Starting at the line below holding "SD1 pin GND: GND -> none" and stopping at the line holding "RGB3 pin R: none -> D7", print every line exactly, both ends included, and leave the rest out.

Difference listings
<<<<
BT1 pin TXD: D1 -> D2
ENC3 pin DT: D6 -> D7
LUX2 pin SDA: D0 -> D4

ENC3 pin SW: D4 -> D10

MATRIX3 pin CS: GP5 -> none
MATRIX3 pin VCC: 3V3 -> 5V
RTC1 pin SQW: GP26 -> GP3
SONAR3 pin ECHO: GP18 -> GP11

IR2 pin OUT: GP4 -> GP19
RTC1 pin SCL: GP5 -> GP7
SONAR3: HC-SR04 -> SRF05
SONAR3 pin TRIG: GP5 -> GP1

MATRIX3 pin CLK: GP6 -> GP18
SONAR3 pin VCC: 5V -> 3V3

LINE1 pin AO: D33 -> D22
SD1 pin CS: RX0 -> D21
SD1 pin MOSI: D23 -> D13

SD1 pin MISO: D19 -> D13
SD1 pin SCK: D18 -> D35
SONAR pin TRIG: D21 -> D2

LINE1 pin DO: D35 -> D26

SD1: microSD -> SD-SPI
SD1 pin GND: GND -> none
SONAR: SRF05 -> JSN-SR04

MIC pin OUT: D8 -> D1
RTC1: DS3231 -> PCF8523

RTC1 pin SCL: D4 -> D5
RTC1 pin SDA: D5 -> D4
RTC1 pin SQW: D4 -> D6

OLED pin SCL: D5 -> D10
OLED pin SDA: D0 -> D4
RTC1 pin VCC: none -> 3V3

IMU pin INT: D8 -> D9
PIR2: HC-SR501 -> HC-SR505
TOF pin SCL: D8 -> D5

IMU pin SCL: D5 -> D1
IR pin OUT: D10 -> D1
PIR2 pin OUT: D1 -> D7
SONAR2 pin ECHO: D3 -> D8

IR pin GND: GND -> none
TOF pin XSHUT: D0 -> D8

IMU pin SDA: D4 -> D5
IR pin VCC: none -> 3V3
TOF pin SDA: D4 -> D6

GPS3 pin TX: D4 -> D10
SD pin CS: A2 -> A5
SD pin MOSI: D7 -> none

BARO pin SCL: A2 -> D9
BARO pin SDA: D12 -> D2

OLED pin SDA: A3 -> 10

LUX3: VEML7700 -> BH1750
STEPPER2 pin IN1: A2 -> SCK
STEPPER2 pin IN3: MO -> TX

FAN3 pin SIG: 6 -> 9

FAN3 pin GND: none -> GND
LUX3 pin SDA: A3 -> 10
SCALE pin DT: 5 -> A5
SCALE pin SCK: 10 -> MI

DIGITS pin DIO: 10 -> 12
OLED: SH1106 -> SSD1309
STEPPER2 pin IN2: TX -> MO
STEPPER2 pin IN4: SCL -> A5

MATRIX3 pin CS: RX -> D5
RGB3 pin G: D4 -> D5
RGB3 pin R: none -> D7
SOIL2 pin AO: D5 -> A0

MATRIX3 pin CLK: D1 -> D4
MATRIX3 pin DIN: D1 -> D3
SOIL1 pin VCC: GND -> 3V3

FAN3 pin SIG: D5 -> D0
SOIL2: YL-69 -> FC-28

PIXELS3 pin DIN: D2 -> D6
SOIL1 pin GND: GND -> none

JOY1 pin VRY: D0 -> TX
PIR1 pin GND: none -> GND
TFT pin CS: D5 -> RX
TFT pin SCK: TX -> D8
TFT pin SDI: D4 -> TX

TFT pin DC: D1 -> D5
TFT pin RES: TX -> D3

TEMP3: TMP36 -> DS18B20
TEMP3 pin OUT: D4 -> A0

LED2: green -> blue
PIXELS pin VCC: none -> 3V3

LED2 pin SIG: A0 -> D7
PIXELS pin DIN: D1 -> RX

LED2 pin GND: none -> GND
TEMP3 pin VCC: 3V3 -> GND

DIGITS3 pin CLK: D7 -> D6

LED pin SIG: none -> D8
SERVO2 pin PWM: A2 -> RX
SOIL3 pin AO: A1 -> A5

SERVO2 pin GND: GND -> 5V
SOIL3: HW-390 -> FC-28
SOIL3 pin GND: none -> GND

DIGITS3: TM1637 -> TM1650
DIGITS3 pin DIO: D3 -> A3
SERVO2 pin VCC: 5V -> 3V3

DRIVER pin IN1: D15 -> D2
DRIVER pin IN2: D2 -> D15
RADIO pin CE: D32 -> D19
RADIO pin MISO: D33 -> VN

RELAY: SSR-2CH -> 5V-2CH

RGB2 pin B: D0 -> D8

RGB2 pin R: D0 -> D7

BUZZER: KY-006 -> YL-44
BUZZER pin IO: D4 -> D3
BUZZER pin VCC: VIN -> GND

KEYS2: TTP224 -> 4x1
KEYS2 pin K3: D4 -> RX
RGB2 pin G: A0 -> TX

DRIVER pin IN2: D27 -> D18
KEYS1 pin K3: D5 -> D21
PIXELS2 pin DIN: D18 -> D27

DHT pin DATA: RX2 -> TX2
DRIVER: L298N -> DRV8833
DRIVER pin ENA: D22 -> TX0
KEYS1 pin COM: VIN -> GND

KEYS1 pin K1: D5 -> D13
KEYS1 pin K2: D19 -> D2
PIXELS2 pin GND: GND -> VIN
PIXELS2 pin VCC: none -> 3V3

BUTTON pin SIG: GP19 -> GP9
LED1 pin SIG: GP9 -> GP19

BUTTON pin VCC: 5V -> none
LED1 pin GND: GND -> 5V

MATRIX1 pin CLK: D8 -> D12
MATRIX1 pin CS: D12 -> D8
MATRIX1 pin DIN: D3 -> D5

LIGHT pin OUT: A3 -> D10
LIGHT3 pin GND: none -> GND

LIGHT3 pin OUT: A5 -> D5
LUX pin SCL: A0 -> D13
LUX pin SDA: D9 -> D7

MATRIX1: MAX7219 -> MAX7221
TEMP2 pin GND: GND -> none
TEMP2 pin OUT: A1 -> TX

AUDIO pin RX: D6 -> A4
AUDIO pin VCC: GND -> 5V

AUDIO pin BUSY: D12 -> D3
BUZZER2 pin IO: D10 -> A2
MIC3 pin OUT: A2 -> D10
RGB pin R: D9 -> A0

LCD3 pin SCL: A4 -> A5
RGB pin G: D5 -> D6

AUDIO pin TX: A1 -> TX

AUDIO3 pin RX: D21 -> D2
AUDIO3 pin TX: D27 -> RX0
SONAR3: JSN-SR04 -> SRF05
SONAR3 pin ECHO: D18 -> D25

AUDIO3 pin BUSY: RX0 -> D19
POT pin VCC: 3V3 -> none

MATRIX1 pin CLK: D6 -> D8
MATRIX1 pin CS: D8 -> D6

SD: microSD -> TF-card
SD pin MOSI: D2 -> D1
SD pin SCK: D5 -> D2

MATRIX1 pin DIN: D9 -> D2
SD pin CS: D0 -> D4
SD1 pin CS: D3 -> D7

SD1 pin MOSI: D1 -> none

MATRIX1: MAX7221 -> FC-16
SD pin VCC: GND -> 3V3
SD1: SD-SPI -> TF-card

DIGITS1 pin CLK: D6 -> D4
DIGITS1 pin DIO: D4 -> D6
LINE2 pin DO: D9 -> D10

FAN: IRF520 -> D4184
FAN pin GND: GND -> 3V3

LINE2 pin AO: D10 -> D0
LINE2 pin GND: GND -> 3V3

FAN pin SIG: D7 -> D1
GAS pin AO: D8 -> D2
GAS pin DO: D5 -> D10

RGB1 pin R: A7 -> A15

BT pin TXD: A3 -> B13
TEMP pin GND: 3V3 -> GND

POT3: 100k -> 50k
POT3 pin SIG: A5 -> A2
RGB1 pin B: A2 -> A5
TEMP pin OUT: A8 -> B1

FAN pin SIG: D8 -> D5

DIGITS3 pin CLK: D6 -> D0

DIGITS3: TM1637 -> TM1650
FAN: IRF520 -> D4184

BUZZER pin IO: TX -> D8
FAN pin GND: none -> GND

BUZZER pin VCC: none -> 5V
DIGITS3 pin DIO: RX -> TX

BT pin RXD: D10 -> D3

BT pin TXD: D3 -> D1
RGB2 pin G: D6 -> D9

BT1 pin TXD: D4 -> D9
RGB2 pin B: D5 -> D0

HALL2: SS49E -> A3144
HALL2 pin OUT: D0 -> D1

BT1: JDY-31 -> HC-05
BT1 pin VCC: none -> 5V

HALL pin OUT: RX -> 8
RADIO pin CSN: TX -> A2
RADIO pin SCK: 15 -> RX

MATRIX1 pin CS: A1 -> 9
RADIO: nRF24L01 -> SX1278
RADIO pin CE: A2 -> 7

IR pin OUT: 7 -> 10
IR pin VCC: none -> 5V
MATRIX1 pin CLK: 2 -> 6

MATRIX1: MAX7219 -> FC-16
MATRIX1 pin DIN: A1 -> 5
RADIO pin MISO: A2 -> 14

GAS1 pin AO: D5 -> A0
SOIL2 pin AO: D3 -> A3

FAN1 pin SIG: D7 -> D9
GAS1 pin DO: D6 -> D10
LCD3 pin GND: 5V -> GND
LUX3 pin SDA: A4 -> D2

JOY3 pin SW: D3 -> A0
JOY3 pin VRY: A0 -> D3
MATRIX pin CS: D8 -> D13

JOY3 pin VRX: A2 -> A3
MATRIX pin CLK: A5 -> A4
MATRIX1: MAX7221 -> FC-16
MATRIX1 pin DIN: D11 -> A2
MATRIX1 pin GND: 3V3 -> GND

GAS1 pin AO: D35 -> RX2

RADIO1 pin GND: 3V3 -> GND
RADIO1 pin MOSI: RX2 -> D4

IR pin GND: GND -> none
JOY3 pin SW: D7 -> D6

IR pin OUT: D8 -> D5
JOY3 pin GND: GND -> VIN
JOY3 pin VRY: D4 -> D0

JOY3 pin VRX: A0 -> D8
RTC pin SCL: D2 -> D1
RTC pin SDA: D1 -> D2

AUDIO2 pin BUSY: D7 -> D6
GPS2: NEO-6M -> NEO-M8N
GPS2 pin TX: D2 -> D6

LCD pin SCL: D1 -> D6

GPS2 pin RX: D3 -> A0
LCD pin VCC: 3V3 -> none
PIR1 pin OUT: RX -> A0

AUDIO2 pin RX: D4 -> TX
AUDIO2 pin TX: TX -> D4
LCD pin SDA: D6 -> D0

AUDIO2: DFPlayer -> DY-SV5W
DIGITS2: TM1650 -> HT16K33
>>>>
--- TASK RESULT ---
SD1 pin GND: GND -> none
SONAR: SRF05 -> JSN-SR04

MIC pin OUT: D8 -> D1
RTC1: DS3231 -> PCF8523

RTC1 pin SCL: D4 -> D5
RTC1 pin SDA: D5 -> D4
RTC1 pin SQW: D4 -> D6

OLED pin SCL: D5 -> D10
OLED pin SDA: D0 -> D4
RTC1 pin VCC: none -> 3V3

IMU pin INT: D8 -> D9
PIR2: HC-SR501 -> HC-SR505
TOF pin SCL: D8 -> D5

IMU pin SCL: D5 -> D1
IR pin OUT: D10 -> D1
PIR2 pin OUT: D1 -> D7
SONAR2 pin ECHO: D3 -> D8

IR pin GND: GND -> none
TOF pin XSHUT: D0 -> D8

IMU pin SDA: D4 -> D5
IR pin VCC: none -> 3V3
TOF pin SDA: D4 -> D6

GPS3 pin TX: D4 -> D10
SD pin CS: A2 -> A5
SD pin MOSI: D7 -> none

BARO pin SCL: A2 -> D9
BARO pin SDA: D12 -> D2

OLED pin SDA: A3 -> 10

LUX3: VEML7700 -> BH1750
STEPPER2 pin IN1: A2 -> SCK
STEPPER2 pin IN3: MO -> TX

FAN3 pin SIG: 6 -> 9

FAN3 pin GND: none -> GND
LUX3 pin SDA: A3 -> 10
SCALE pin DT: 5 -> A5
SCALE pin SCK: 10 -> MI

DIGITS pin DIO: 10 -> 12
OLED: SH1106 -> SSD1309
STEPPER2 pin IN2: TX -> MO
STEPPER2 pin IN4: SCL -> A5

MATRIX3 pin CS: RX -> D5
RGB3 pin G: D4 -> D5
RGB3 pin R: none -> D7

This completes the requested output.